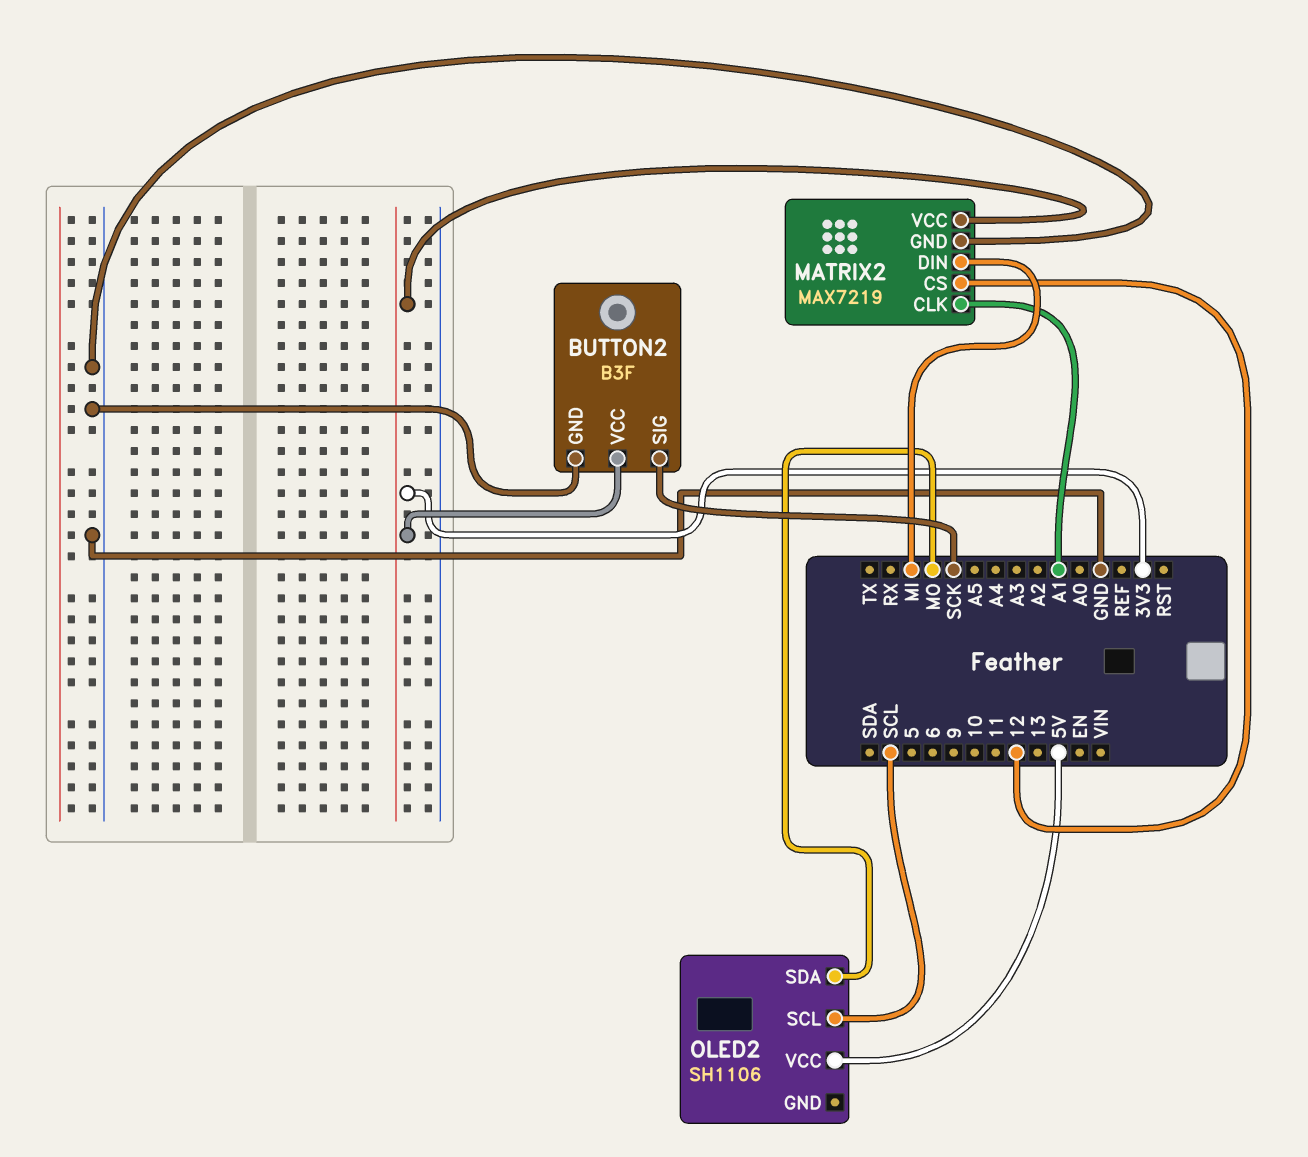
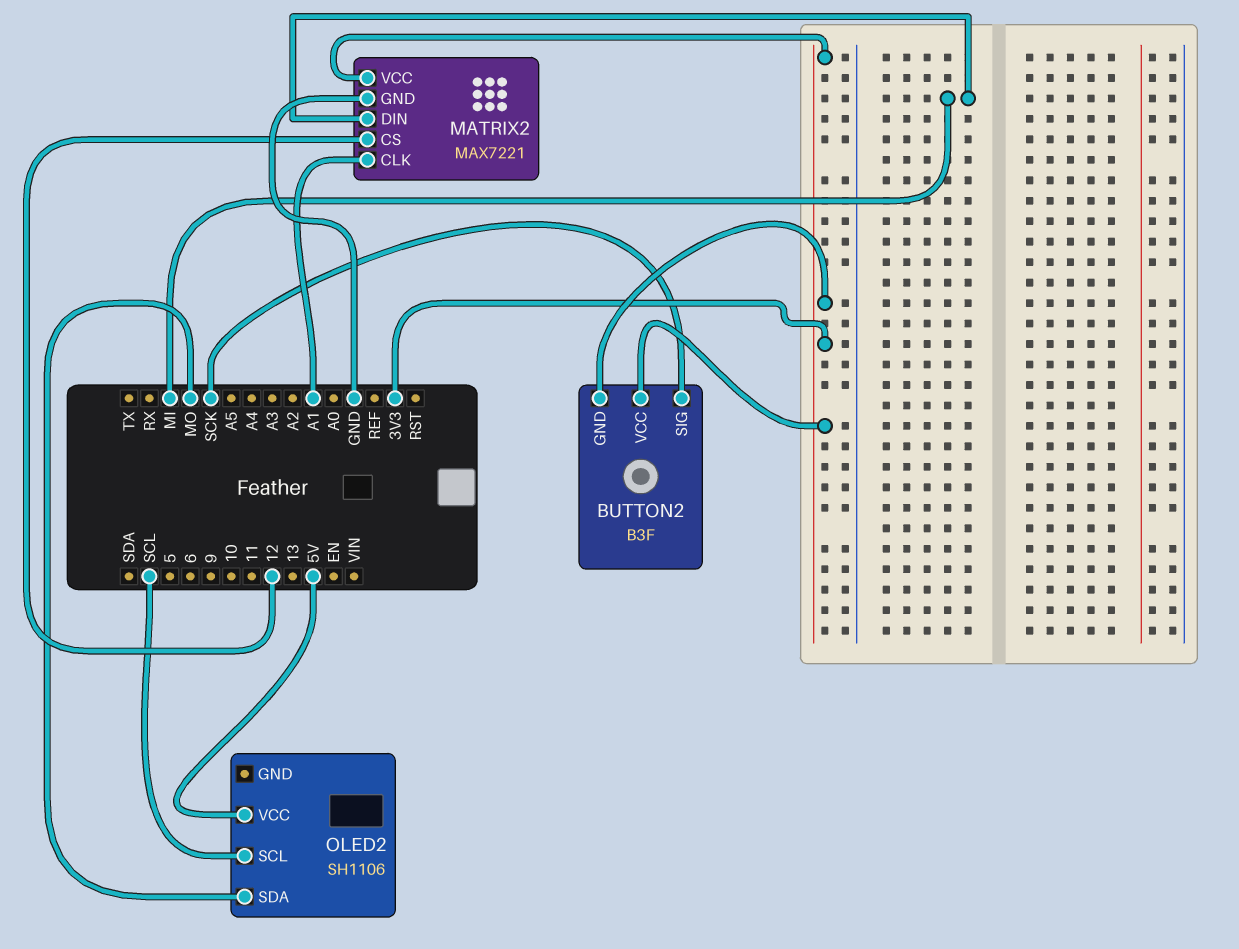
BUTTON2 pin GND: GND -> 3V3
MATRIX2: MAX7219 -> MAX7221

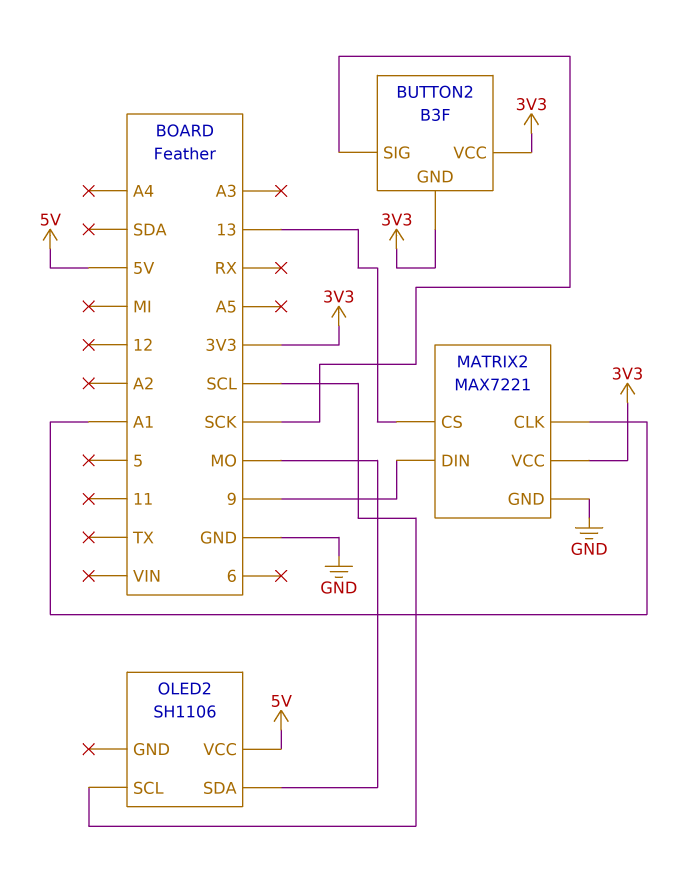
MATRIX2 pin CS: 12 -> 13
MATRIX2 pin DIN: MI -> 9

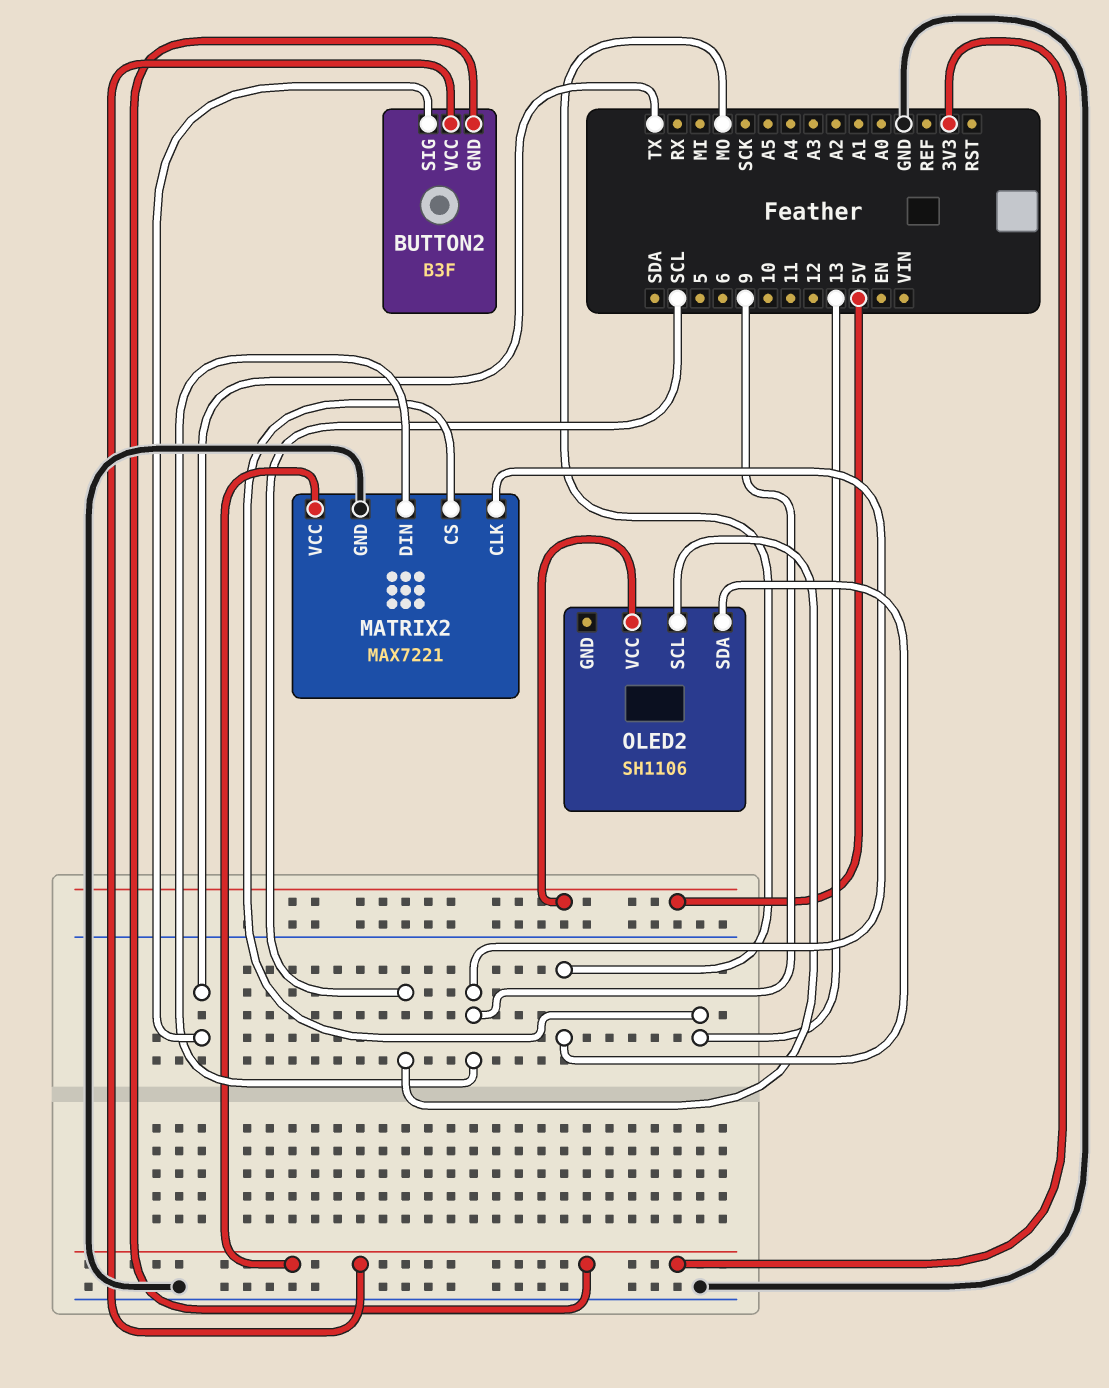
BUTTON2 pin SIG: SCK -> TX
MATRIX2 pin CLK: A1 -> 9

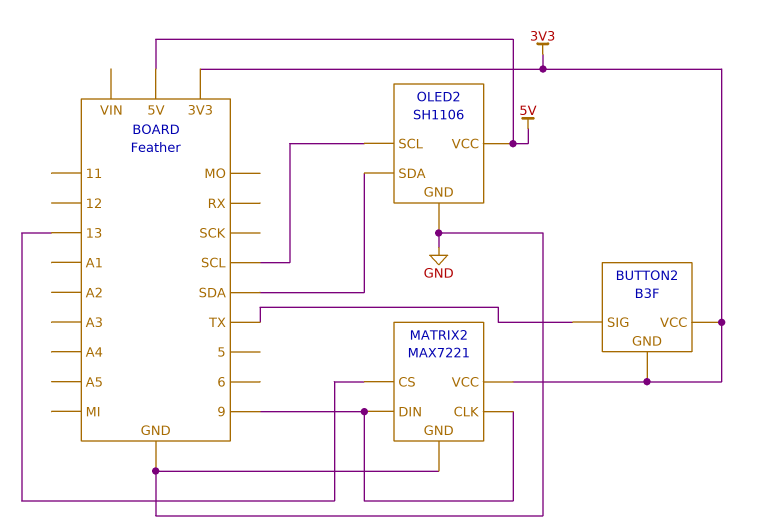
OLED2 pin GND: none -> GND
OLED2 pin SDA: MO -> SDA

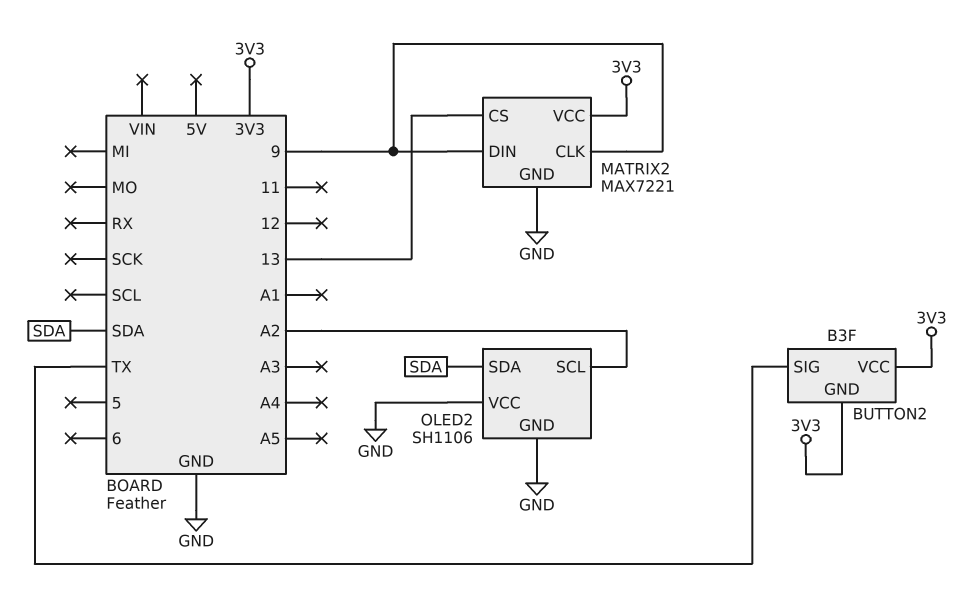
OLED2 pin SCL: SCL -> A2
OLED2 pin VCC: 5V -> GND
• • •
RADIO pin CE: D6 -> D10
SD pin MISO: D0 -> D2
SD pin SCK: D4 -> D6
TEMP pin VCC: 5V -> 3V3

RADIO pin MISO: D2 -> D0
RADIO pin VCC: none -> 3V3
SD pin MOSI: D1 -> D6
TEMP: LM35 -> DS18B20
• • •
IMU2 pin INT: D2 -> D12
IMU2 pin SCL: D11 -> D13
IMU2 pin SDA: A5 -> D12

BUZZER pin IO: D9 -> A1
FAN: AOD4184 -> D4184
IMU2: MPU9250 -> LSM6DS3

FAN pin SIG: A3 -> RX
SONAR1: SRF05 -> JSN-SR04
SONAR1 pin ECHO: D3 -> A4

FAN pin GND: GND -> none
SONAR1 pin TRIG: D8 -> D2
• • •
| TASK DESCRIPTION |
Every line of the entries that includes "TEMP" must be copied into the answer.

| RESPONSE |
TEMP pin VCC: 5V -> 3V3
TEMP: LM35 -> DS18B20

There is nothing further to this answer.